───── Information supplied

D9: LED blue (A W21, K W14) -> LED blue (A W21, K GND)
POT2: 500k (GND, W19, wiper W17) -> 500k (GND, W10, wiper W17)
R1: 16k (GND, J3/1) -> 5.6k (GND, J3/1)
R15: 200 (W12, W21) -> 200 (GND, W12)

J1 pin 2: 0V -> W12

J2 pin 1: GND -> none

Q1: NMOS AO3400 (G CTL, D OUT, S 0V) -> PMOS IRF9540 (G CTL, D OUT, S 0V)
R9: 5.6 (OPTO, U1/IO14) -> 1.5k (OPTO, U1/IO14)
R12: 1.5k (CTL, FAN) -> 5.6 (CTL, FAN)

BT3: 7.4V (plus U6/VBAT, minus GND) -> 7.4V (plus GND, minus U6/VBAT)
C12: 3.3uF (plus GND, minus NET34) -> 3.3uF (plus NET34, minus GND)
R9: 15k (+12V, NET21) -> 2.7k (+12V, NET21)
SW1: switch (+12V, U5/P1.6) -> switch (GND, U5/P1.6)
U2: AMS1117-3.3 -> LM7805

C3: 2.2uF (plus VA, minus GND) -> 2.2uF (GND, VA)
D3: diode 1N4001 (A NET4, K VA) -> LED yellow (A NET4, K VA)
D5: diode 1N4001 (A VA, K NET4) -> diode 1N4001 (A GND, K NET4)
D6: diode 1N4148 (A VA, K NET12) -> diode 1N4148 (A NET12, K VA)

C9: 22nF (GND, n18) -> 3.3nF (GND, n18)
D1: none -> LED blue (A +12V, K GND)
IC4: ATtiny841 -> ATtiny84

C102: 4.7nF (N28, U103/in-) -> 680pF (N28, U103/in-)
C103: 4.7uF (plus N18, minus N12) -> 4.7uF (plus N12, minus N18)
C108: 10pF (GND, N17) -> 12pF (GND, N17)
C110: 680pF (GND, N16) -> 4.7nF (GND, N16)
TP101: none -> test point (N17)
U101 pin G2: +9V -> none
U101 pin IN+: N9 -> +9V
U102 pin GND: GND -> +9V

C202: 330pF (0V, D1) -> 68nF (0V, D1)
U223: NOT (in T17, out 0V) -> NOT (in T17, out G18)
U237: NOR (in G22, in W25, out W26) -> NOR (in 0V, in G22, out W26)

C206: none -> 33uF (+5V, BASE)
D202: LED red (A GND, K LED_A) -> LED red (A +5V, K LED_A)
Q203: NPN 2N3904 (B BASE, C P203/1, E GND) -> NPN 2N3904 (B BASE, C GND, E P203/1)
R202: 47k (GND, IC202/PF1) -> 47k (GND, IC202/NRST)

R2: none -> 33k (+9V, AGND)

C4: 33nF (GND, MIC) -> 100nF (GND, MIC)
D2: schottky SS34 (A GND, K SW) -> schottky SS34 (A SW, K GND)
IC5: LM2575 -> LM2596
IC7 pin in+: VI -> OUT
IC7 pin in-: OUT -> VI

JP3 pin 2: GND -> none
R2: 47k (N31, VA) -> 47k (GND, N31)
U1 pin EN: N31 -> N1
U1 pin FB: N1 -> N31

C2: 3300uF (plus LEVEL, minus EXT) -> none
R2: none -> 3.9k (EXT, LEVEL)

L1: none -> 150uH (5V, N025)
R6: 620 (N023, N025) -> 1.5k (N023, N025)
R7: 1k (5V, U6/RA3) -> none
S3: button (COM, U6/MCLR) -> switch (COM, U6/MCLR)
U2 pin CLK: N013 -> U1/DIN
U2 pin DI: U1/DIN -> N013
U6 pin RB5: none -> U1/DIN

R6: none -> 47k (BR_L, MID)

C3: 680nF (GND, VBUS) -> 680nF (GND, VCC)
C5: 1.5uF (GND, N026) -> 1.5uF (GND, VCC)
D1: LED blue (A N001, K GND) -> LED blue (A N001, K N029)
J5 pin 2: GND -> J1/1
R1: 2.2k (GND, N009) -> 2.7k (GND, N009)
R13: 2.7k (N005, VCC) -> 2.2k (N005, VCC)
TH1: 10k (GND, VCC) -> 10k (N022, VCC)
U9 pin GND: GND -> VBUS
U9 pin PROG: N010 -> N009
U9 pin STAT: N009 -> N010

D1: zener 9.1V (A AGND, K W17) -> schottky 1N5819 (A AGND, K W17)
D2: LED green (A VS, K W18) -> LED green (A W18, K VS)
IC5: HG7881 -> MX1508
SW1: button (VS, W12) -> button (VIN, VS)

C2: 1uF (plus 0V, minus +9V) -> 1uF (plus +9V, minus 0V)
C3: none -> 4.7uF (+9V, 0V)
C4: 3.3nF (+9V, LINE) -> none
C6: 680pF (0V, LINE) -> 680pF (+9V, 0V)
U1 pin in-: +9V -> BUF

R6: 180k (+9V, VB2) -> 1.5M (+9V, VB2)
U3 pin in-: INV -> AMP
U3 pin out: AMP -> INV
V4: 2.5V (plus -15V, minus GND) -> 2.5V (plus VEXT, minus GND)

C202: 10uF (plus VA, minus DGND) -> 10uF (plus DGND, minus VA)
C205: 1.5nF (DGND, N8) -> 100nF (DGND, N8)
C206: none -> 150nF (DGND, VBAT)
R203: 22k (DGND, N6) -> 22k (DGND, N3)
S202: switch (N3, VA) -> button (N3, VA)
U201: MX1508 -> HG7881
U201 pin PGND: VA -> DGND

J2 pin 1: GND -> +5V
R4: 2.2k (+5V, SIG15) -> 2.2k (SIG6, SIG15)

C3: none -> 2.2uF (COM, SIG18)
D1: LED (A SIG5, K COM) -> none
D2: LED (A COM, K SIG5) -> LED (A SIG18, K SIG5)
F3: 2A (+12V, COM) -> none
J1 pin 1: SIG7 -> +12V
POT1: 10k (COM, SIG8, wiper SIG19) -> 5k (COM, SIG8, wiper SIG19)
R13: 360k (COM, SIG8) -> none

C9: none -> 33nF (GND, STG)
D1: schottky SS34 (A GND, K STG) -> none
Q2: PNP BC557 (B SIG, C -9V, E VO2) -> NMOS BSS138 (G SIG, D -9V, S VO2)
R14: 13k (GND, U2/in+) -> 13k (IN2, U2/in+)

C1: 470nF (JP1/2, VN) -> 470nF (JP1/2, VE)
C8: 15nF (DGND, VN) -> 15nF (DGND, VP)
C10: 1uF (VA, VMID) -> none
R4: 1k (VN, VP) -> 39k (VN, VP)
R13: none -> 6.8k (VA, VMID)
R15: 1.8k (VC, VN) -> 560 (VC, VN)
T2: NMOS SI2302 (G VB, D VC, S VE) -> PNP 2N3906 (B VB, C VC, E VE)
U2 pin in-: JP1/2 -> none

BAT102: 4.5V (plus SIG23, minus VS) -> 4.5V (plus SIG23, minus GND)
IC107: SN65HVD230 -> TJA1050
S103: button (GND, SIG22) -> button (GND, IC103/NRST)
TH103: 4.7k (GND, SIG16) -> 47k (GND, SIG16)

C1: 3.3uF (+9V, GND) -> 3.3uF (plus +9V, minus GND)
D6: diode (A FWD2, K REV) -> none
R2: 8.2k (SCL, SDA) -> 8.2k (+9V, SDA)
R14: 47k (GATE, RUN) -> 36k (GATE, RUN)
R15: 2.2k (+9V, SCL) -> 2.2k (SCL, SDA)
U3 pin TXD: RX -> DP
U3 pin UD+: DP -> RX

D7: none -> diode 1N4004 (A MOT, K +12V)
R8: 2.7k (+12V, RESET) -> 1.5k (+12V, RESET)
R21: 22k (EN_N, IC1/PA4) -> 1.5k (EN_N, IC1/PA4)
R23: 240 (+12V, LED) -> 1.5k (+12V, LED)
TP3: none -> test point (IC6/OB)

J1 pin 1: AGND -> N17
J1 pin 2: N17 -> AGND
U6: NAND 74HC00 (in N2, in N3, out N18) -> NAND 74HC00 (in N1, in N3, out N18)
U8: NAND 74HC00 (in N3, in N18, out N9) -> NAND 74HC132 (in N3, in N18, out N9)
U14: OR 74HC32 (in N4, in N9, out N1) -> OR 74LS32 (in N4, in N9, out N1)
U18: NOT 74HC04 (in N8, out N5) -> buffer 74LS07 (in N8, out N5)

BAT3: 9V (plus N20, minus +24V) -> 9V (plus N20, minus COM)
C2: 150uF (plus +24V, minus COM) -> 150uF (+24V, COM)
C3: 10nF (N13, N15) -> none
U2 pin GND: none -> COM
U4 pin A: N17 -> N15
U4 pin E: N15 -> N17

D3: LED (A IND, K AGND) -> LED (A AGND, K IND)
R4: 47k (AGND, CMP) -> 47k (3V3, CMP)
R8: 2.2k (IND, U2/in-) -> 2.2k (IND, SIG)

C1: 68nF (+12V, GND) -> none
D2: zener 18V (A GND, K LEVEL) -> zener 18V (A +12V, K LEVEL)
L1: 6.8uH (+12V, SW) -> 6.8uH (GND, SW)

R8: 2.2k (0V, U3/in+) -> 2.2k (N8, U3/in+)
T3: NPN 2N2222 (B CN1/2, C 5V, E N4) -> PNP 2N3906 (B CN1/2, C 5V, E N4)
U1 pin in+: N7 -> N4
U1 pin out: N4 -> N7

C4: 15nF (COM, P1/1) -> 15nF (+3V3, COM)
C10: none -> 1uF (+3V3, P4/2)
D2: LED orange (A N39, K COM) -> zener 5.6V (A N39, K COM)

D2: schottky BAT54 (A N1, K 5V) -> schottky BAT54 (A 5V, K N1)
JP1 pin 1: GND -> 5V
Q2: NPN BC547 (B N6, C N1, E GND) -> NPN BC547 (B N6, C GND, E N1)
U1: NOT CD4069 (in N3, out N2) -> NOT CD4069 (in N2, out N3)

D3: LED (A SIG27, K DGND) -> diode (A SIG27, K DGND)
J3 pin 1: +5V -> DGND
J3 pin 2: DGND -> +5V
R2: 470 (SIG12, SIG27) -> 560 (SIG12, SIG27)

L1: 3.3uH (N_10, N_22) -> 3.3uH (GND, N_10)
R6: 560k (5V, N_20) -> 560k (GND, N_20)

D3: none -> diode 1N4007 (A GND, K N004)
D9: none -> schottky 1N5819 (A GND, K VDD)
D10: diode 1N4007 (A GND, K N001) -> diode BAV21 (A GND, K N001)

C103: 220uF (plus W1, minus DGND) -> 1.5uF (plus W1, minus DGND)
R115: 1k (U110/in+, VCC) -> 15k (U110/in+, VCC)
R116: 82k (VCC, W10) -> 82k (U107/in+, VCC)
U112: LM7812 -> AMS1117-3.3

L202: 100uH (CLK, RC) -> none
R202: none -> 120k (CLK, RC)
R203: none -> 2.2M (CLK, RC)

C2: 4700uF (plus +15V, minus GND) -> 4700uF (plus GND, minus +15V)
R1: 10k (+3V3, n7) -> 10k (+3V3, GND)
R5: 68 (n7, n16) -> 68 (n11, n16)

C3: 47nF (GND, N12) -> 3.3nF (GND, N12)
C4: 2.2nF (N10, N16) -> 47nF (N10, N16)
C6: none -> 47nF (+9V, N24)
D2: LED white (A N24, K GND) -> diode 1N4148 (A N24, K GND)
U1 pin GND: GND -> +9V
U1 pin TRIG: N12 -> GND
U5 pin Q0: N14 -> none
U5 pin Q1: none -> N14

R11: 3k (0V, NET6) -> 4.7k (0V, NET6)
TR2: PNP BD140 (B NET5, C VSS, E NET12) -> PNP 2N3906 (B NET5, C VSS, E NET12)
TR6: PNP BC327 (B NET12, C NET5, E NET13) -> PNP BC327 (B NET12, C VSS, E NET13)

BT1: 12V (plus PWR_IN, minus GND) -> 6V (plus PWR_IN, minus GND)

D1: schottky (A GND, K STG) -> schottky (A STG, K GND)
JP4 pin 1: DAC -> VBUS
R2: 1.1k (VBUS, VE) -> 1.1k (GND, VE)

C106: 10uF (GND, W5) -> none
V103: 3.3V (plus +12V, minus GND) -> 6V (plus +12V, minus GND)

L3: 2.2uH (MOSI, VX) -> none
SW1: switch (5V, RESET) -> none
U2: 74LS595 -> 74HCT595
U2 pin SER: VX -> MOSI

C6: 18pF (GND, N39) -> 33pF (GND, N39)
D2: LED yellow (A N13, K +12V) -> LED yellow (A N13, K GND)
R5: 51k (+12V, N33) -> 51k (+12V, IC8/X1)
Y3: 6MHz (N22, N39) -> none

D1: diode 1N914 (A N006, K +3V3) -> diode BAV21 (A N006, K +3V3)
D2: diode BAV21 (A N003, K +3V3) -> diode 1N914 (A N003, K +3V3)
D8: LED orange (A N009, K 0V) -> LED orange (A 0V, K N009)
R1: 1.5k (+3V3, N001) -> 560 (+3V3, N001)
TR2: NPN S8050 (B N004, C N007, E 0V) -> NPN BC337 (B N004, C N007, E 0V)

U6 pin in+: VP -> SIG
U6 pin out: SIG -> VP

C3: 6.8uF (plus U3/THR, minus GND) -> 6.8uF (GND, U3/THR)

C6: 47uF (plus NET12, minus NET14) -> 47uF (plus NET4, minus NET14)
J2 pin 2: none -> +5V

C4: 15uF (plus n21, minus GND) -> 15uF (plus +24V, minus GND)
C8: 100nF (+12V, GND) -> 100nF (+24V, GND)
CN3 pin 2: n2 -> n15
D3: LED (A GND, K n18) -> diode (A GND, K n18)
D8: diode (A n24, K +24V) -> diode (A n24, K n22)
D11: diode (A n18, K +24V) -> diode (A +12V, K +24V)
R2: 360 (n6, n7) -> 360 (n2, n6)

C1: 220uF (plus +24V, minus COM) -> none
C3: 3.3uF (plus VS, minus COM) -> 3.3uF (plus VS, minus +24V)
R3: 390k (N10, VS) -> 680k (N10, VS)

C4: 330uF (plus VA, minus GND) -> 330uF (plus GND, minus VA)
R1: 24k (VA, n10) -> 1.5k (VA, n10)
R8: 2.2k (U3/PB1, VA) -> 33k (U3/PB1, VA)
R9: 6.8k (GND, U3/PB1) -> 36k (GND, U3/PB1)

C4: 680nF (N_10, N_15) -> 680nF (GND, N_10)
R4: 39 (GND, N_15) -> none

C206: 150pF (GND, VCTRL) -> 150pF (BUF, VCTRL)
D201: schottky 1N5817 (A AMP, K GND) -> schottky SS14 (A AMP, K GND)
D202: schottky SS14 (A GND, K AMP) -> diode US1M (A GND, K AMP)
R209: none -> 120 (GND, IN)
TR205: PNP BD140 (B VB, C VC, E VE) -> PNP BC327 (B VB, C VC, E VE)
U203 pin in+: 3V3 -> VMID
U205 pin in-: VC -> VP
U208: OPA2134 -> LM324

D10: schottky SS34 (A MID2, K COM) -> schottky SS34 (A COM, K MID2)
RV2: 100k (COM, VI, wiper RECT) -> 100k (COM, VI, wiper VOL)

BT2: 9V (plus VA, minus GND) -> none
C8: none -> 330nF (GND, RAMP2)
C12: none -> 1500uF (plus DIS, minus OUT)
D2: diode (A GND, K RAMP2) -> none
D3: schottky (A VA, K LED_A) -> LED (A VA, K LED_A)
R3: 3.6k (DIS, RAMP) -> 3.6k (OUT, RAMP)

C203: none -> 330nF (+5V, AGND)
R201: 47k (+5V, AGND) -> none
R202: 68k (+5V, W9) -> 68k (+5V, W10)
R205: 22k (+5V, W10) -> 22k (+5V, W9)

──────────

▶ [Task to complete]:
Which lines above run from the one containing "U1 pin GND: GND -> +9V" down to the one containing "TR2: PNP BD140"? Repeat exactly those, both ends included, and nothing else.

▶ [Answer to the exercise]:
U1 pin GND: GND -> +9V
U1 pin TRIG: N12 -> GND
U5 pin Q0: N14 -> none
U5 pin Q1: none -> N14

R11: 3k (0V, NET6) -> 4.7k (0V, NET6)
TR2: PNP BD140 (B NET5, C VSS, E NET12) -> PNP 2N3906 (B NET5, C VSS, E NET12)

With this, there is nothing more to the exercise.